- **Provided material**
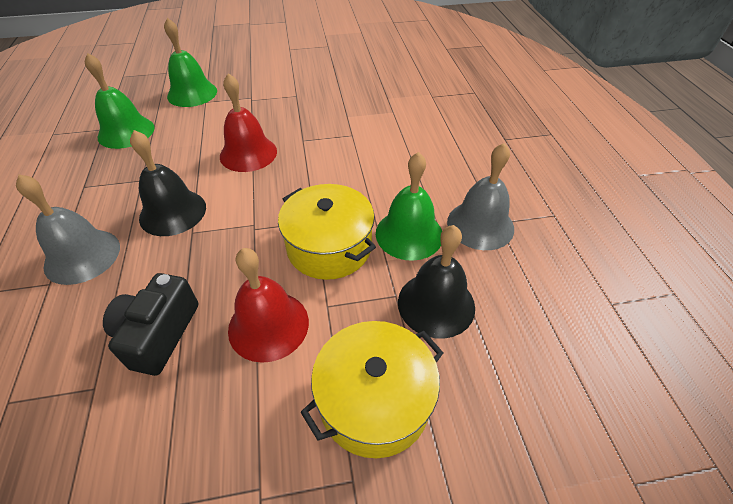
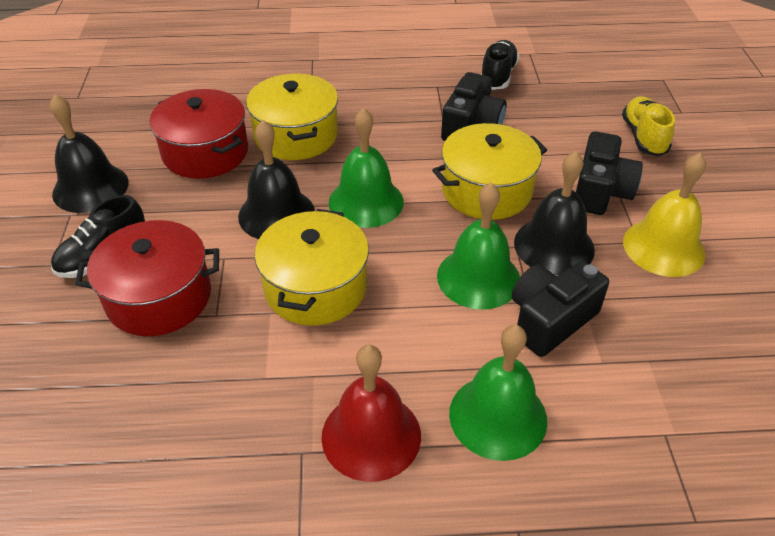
black bell: 2 -> 3
black camera: 1 -> 3
black shoe: 0 -> 2
grey bell: 2 -> 0
red bell: 2 -> 1
red pot: 0 -> 2
yellow bell: 0 -> 1
yellow pot: 2 -> 3
yellow shoe: 0 -> 1

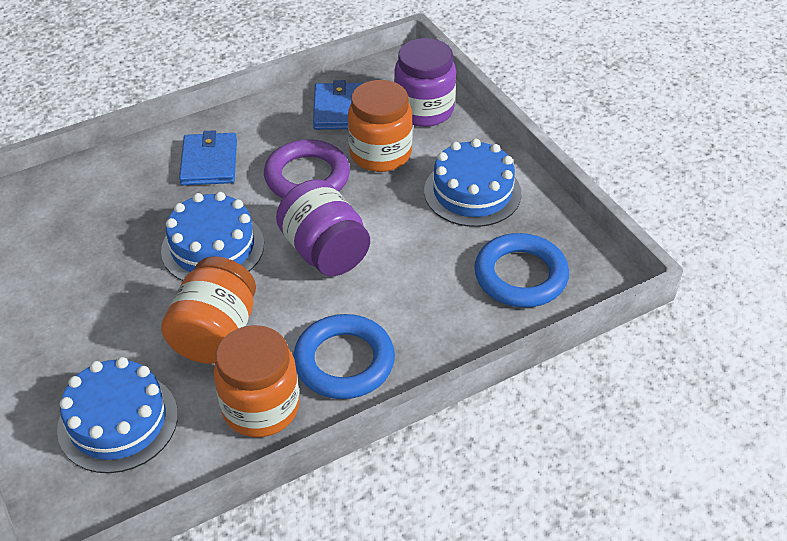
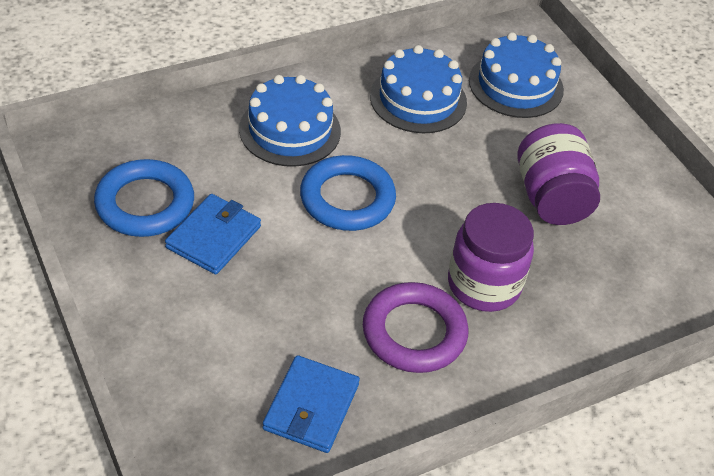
orange jar: 3 -> 0

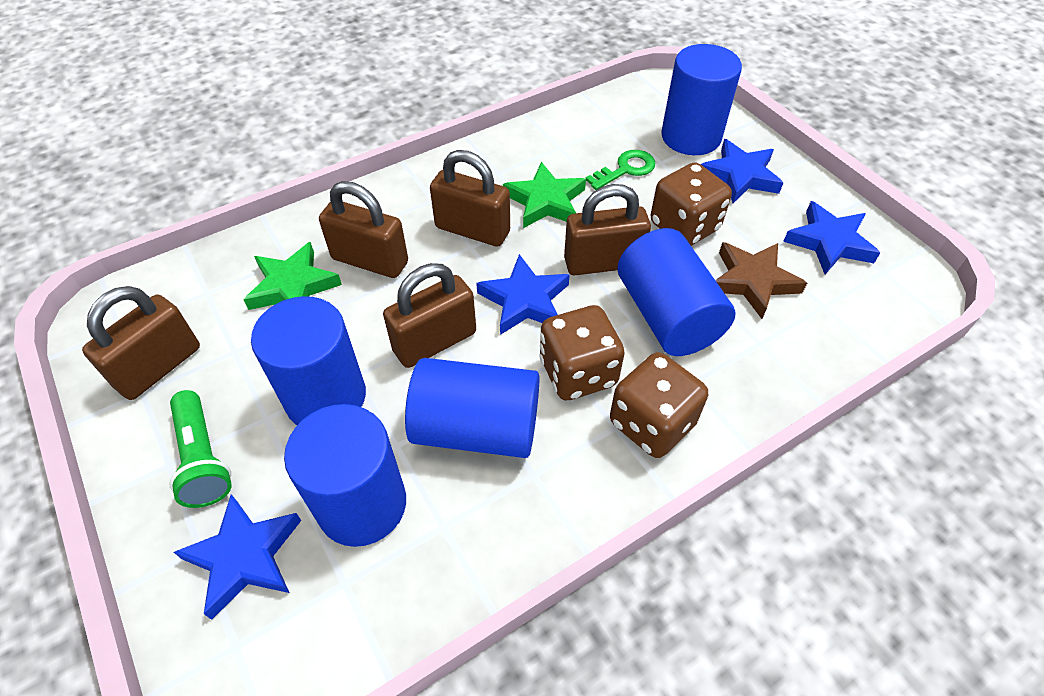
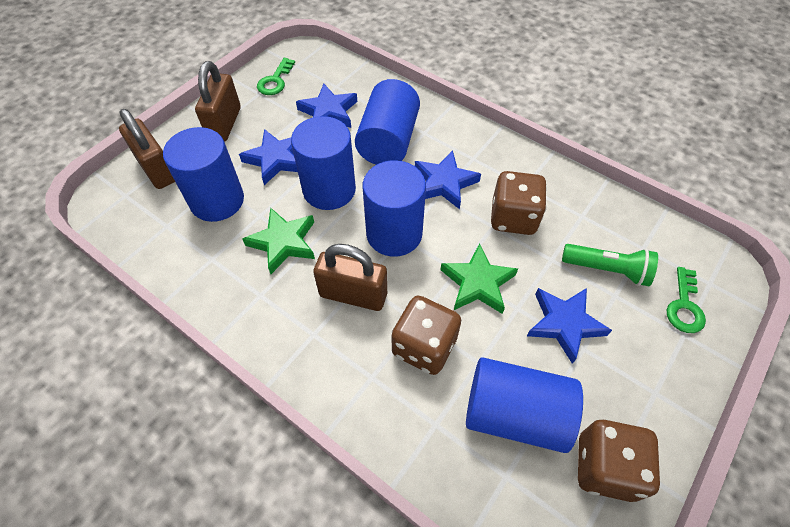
brown padlock: 5 -> 3
brown star: 1 -> 0
green key: 1 -> 2

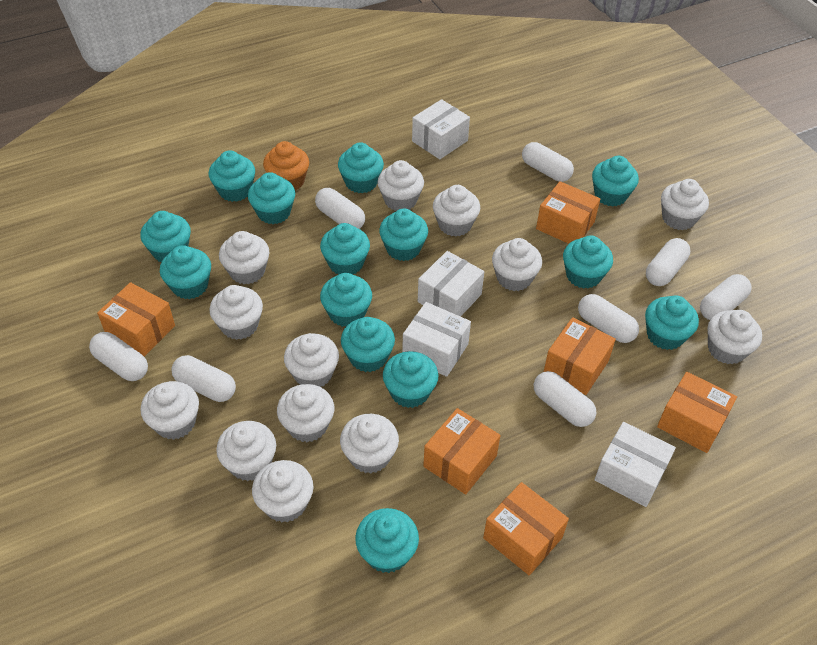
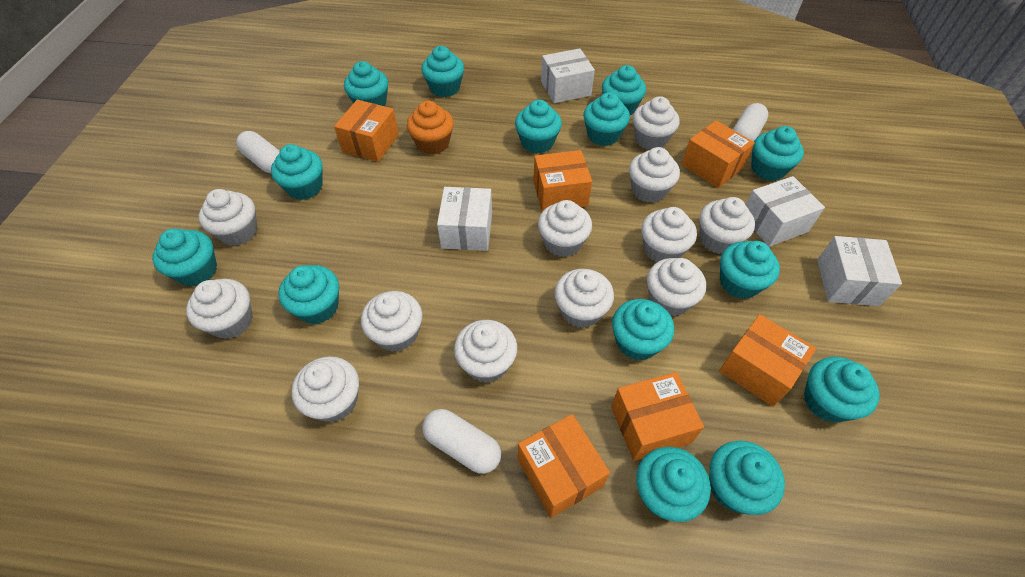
white capsule: 8 -> 3
white cupcake: 13 -> 12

- **The problem**
Leave the images out and output the remaining material exactly as it stands.

- **Answer area**
black bell: 2 -> 3
black camera: 1 -> 3
black shoe: 0 -> 2
grey bell: 2 -> 0
red bell: 2 -> 1
red pot: 0 -> 2
yellow bell: 0 -> 1
yellow pot: 2 -> 3
yellow shoe: 0 -> 1

orange jar: 3 -> 0

brown padlock: 5 -> 3
brown star: 1 -> 0
green key: 1 -> 2

white capsule: 8 -> 3
white cupcake: 13 -> 12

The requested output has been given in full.